-- Provided records follows --
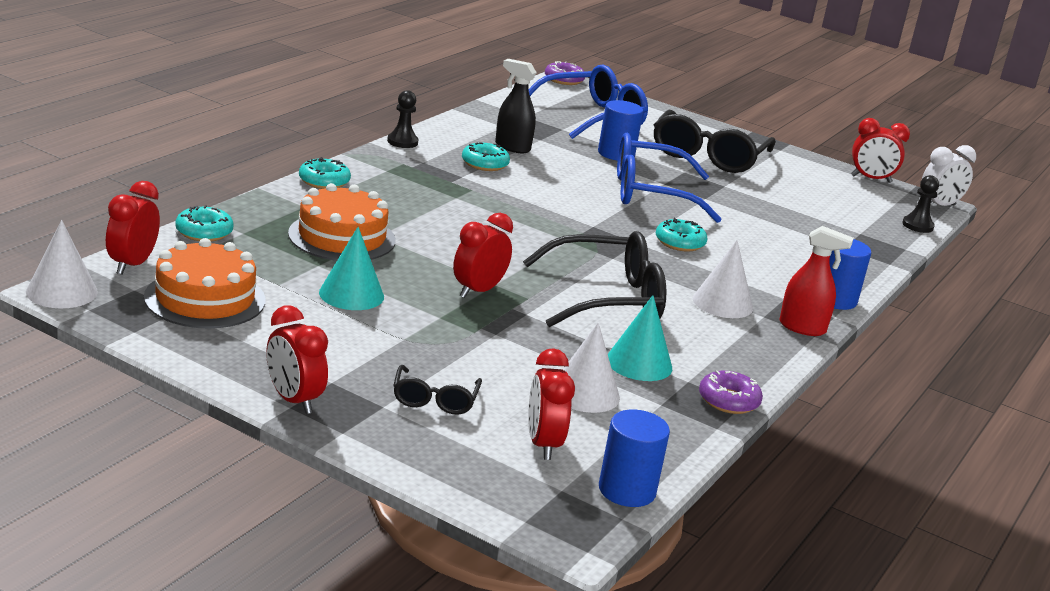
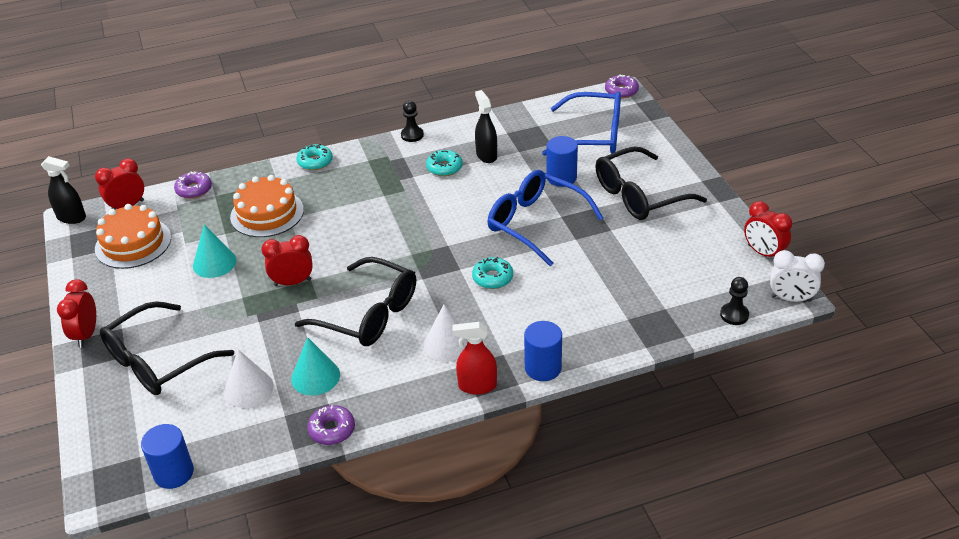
camera: 45 degrees right, 15 degrees up
(62, 291) = (71, 217): white cone -> black spray bottle
(204, 232) = (194, 190): turquoise donut -> purple donut
(435, 400) = (157, 361): black glasses -> black glasses, size x1.98
(543, 444) = (173, 418): red clock -> none
(802, 328) = (477, 386): red spray bottle -> red spray bottle turned 120 degrees clockwise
-- Provided records concluded --
Exercise:
Start with the line that contains "(543, 444) = (173, 418): red clock -> none", end with the last line of the entries, and please retype every line in that span exactly, with no others.

Solution to this problem:
(543, 444) = (173, 418): red clock -> none
(802, 328) = (477, 386): red spray bottle -> red spray bottle turned 120 degrees clockwise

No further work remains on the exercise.